■ About this exercise
All lines ahead of the one containing "(229, 112) = (65, 266): purple" are to be left out; that line and each one after it, through the end of the records below, are to be duplicated exactly.

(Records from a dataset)
——————
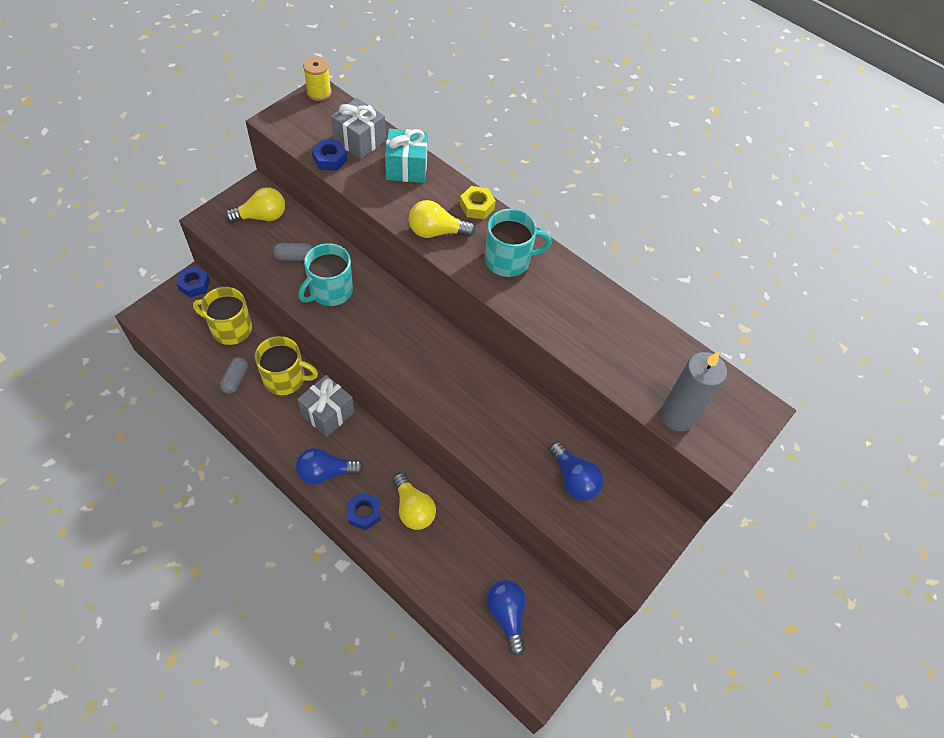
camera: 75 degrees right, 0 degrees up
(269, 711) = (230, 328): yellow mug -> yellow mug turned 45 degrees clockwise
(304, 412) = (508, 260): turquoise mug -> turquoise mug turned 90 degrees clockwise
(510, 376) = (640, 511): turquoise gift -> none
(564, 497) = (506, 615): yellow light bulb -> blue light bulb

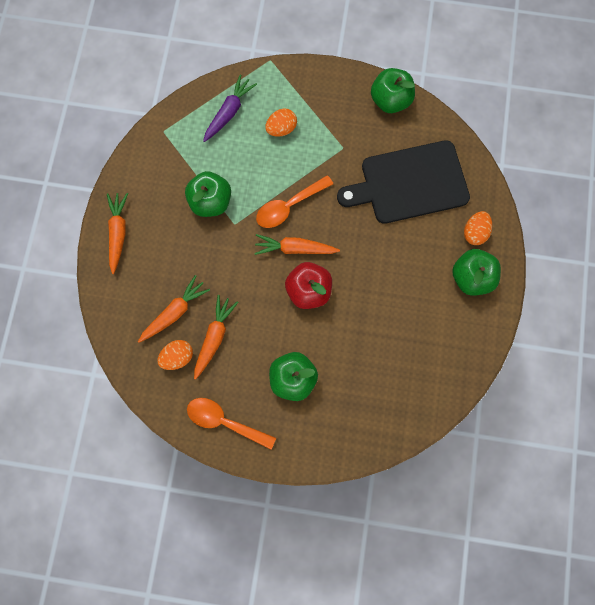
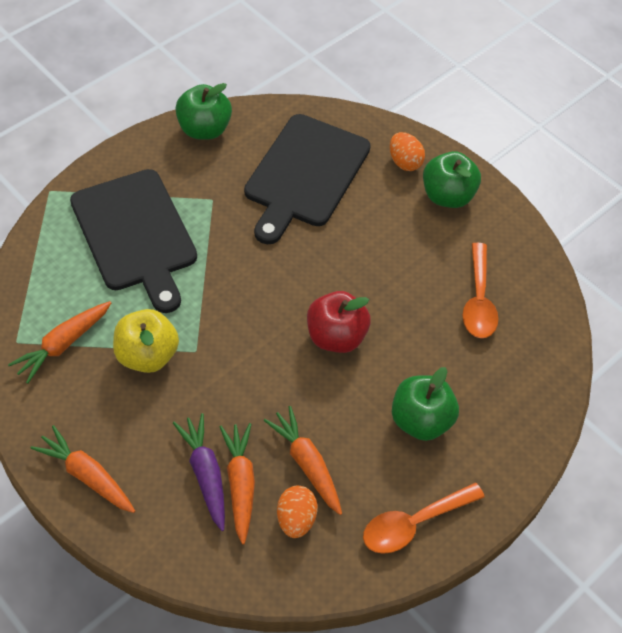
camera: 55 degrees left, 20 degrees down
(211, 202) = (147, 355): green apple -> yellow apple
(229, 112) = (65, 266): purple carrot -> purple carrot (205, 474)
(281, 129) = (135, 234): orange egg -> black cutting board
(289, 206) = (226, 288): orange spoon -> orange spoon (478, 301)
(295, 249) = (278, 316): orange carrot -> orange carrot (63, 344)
——————
■ Reply to the exercise
(229, 112) = (65, 266): purple carrot -> purple carrot (205, 474)
(281, 129) = (135, 234): orange egg -> black cutting board
(289, 206) = (226, 288): orange spoon -> orange spoon (478, 301)
(295, 249) = (278, 316): orange carrot -> orange carrot (63, 344)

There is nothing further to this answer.